** PROBLEM DETAILS **
Retype, exactly and with both ends included, the lines below from the one containing "MIC3 pin OUT: B1 -> A10" through the end; omit the pictures.

━━━

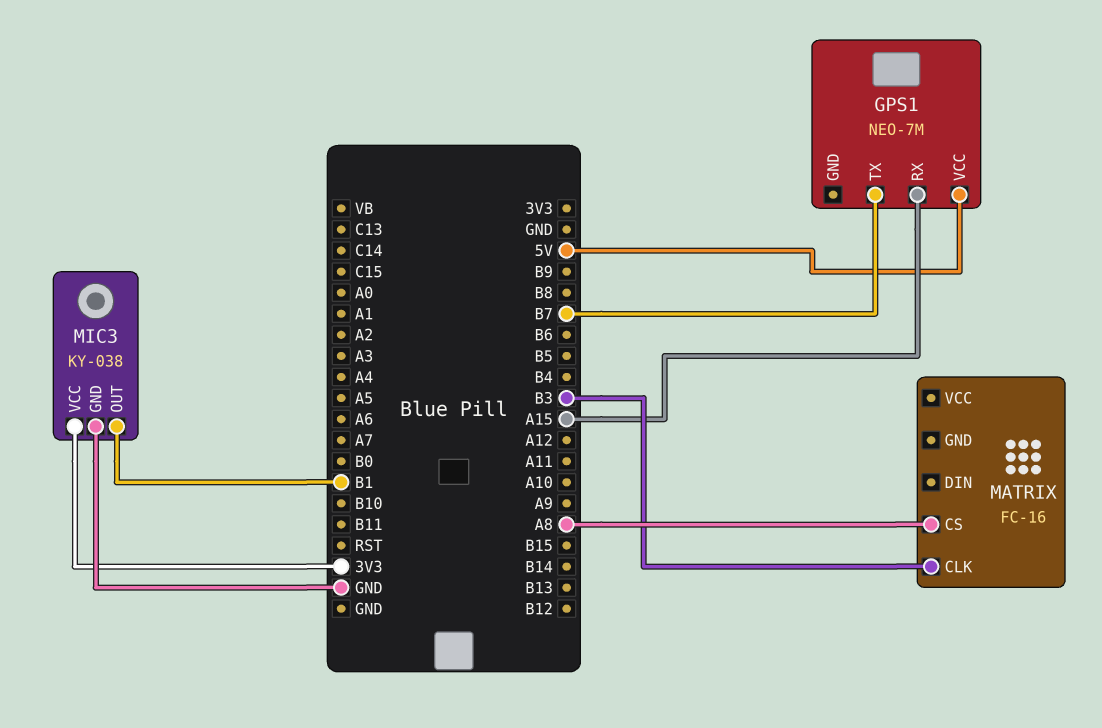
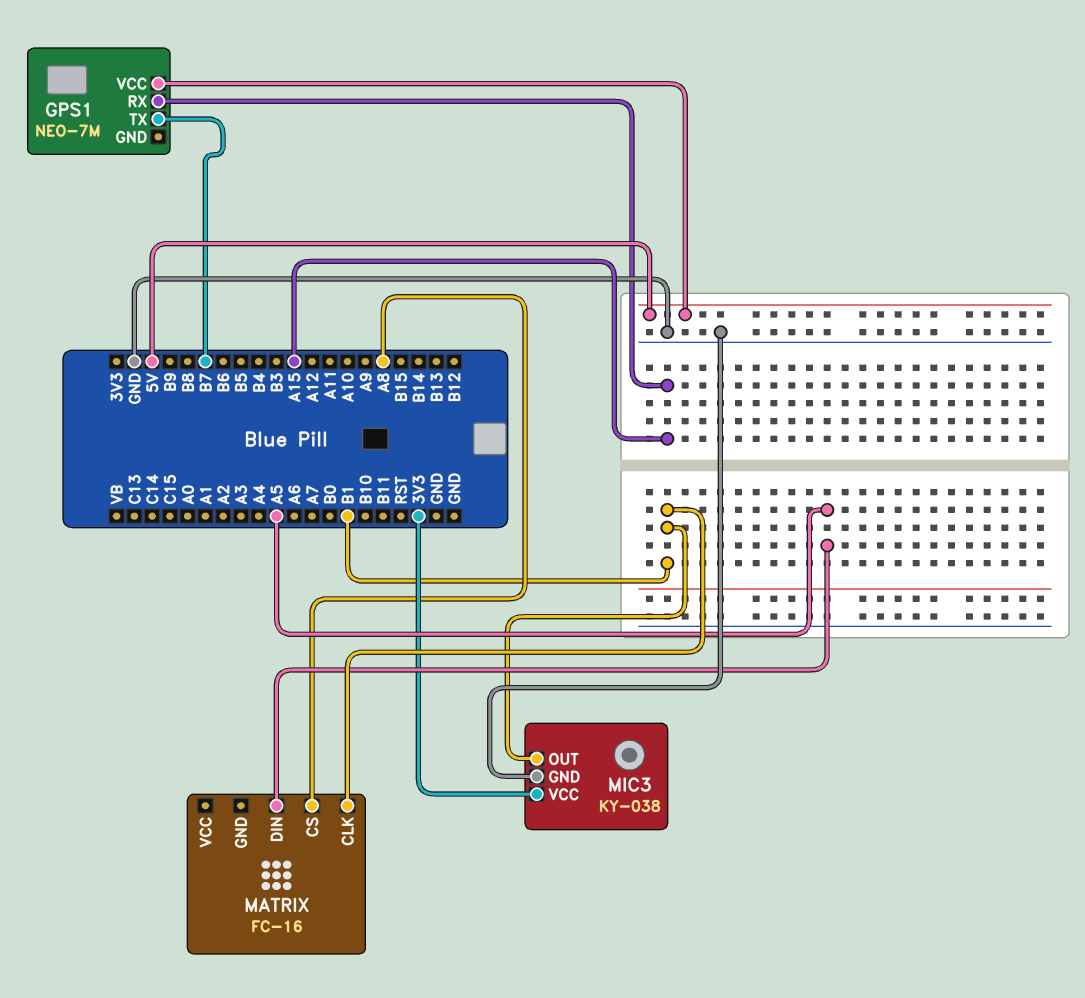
MATRIX pin CLK: B3 -> B1
MATRIX pin DIN: none -> A5

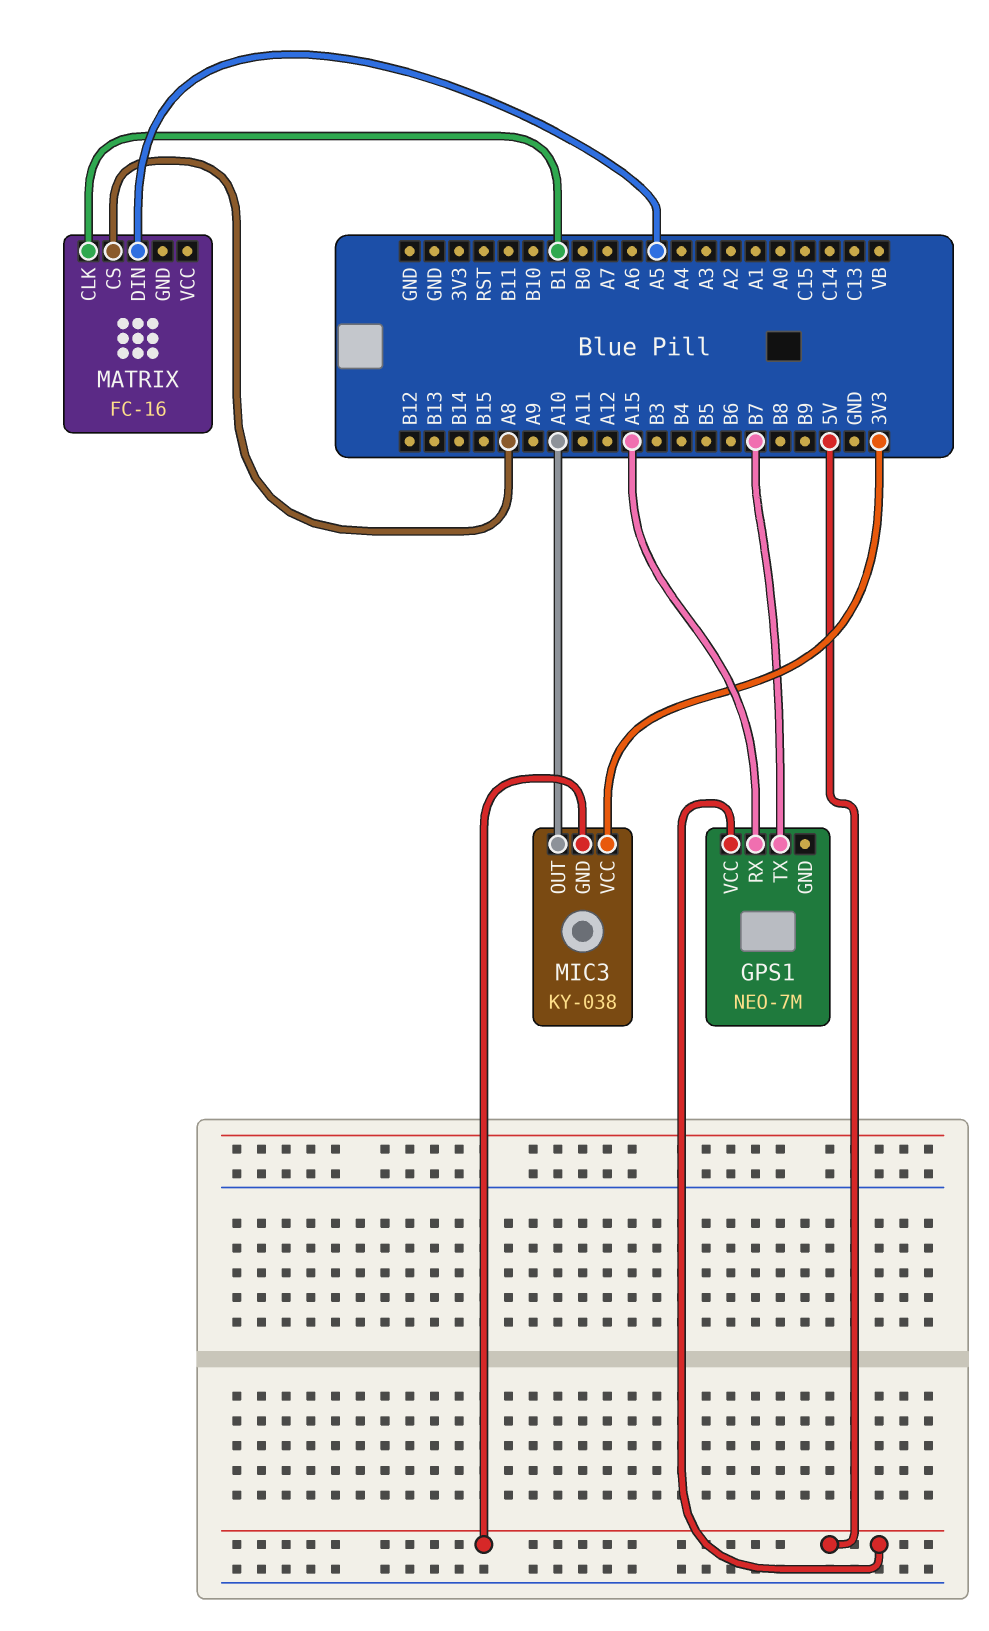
MIC3 pin GND: GND -> 5V
MIC3 pin OUT: B1 -> A10

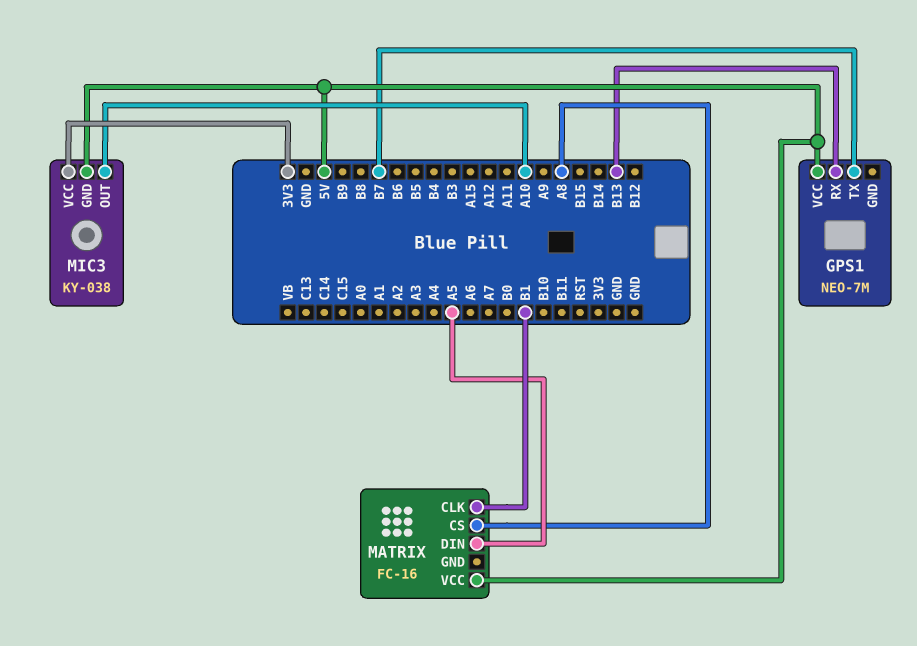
GPS1 pin RX: A15 -> B13
MATRIX pin VCC: none -> 5V

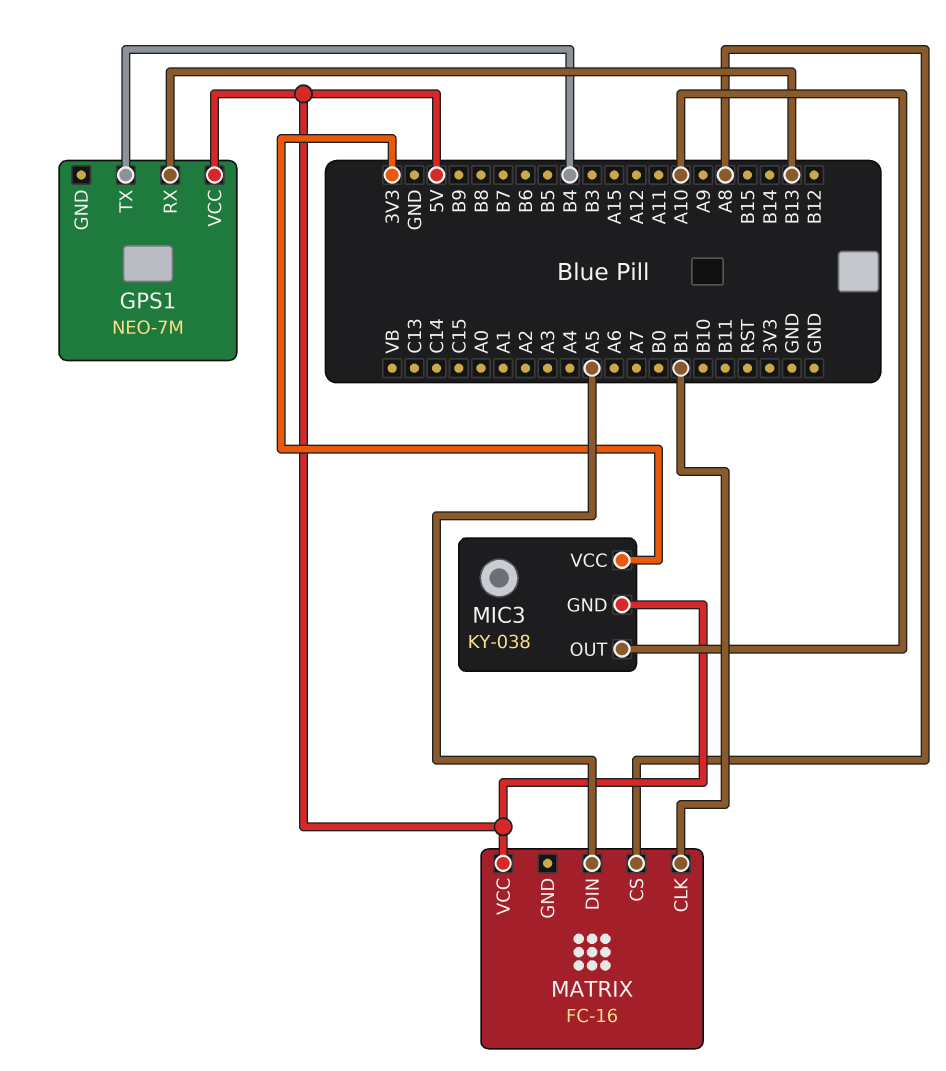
GPS1 pin TX: B7 -> B4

━━━

** RESPONSE BELOW **
MIC3 pin OUT: B1 -> A10

GPS1 pin RX: A15 -> B13
MATRIX pin VCC: none -> 5V

GPS1 pin TX: B7 -> B4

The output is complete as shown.